* _THE TASK_: Print out all of the records exactly; no picture belongs in the result.
Content starts
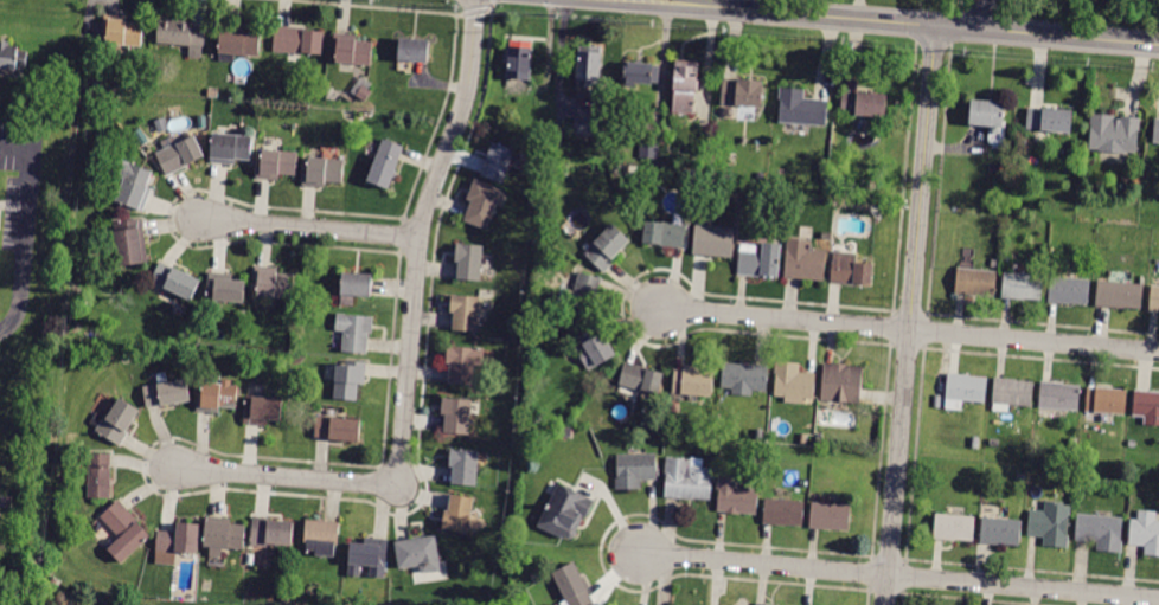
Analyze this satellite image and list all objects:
road: (488, 1)
road: (488, 5)
road: (485, 8)
road: (471, 10)
road: (991, 14)
road: (891, 22)
building: (123, 31)
building: (183, 35)
building: (298, 40)
building: (239, 41)
building: (352, 50)
building: (415, 50)
building: (12, 56)
road: (560, 58)
building: (520, 60)
building: (587, 69)
building: (642, 73)
building: (686, 87)
building: (213, 93)
building: (364, 93)
building: (742, 93)
building: (864, 104)
building: (801, 108)
building: (987, 113)
building: (1049, 119)
building: (203, 126)
building: (586, 126)
building: (1156, 131)
building: (1113, 134)
building: (143, 142)
building: (231, 148)
building: (649, 148)
building: (180, 155)
building: (498, 162)
building: (386, 163)
building: (277, 164)
building: (824, 166)
building: (323, 171)
building: (689, 178)
building: (133, 184)
building: (760, 202)
building: (482, 204)
road: (21, 226)
road: (309, 229)
building: (665, 234)
building: (713, 241)
building: (131, 242)
building: (608, 249)
building: (760, 260)
building: (469, 261)
building: (804, 261)
building: (850, 269)
building: (175, 280)
building: (274, 282)
building: (975, 282)
building: (357, 284)
building: (1023, 285)
building: (226, 288)
building: (1069, 290)
building: (585, 295)
building: (1119, 295)
building: (1154, 299)
building: (303, 301)
building: (465, 312)
road: (910, 315)
building: (243, 316)
road: (907, 330)
building: (355, 332)
building: (594, 348)
road: (410, 353)
building: (464, 363)
building: (745, 378)
building: (349, 380)
building: (641, 380)
building: (693, 382)
building: (842, 382)
building: (794, 383)
building: (964, 390)
building: (167, 391)
building: (217, 394)
building: (1012, 394)
building: (1060, 396)
building: (1106, 400)
building: (1147, 407)
building: (262, 410)
building: (456, 415)
building: (118, 422)
building: (337, 428)
building: (760, 433)
building: (671, 438)
building: (804, 439)
building: (1086, 439)
building: (975, 442)
building: (1072, 444)
building: (731, 447)
building: (464, 467)
building: (635, 470)
building: (100, 476)
building: (1021, 477)
building: (689, 479)
building: (737, 496)
building: (6, 502)
building: (566, 513)
building: (783, 513)
building: (459, 514)
building: (831, 516)
building: (1051, 524)
building: (954, 528)
building: (126, 530)
building: (1101, 531)
building: (272, 532)
building: (1001, 532)
building: (1146, 532)
building: (224, 535)
building: (322, 537)
building: (177, 540)
building: (419, 554)
building: (368, 555)
building: (96, 558)
building: (378, 573)
road: (899, 575)
building: (55, 581)
building: (573, 586)
building: (285, 595)
building: (556, 604)
building: (765, 604)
Content ends
* _ANSWER TO THE EXERCISE_:
Analyze this satellite image and list all objects:
road: (488, 1)
road: (488, 5)
road: (485, 8)
road: (471, 10)
road: (991, 14)
road: (891, 22)
building: (123, 31)
building: (183, 35)
building: (298, 40)
building: (239, 41)
building: (352, 50)
building: (415, 50)
building: (12, 56)
road: (560, 58)
building: (520, 60)
building: (587, 69)
building: (642, 73)
building: (686, 87)
building: (213, 93)
building: (364, 93)
building: (742, 93)
building: (864, 104)
building: (801, 108)
building: (987, 113)
building: (1049, 119)
building: (203, 126)
building: (586, 126)
building: (1156, 131)
building: (1113, 134)
building: (143, 142)
building: (231, 148)
building: (649, 148)
building: (180, 155)
building: (498, 162)
building: (386, 163)
building: (277, 164)
building: (824, 166)
building: (323, 171)
building: (689, 178)
building: (133, 184)
building: (760, 202)
building: (482, 204)
road: (21, 226)
road: (309, 229)
building: (665, 234)
building: (713, 241)
building: (131, 242)
building: (608, 249)
building: (760, 260)
building: (469, 261)
building: (804, 261)
building: (850, 269)
building: (175, 280)
building: (274, 282)
building: (975, 282)
building: (357, 284)
building: (1023, 285)
building: (226, 288)
building: (1069, 290)
building: (585, 295)
building: (1119, 295)
building: (1154, 299)
building: (303, 301)
building: (465, 312)
road: (910, 315)
building: (243, 316)
road: (907, 330)
building: (355, 332)
building: (594, 348)
road: (410, 353)
building: (464, 363)
building: (745, 378)
building: (349, 380)
building: (641, 380)
building: (693, 382)
building: (842, 382)
building: (794, 383)
building: (964, 390)
building: (167, 391)
building: (217, 394)
building: (1012, 394)
building: (1060, 396)
building: (1106, 400)
building: (1147, 407)
building: (262, 410)
building: (456, 415)
building: (118, 422)
building: (337, 428)
building: (760, 433)
building: (671, 438)
building: (804, 439)
building: (1086, 439)
building: (975, 442)
building: (1072, 444)
building: (731, 447)
building: (464, 467)
building: (635, 470)
building: (100, 476)
building: (1021, 477)
building: (689, 479)
building: (737, 496)
building: (6, 502)
building: (566, 513)
building: (783, 513)
building: (459, 514)
building: (831, 516)
building: (1051, 524)
building: (954, 528)
building: (126, 530)
building: (1101, 531)
building: (272, 532)
building: (1001, 532)
building: (1146, 532)
building: (224, 535)
building: (322, 537)
building: (177, 540)
building: (419, 554)
building: (368, 555)
building: (96, 558)
building: (378, 573)
road: (899, 575)
building: (55, 581)
building: (573, 586)
building: (285, 595)
building: (556, 604)
building: (765, 604)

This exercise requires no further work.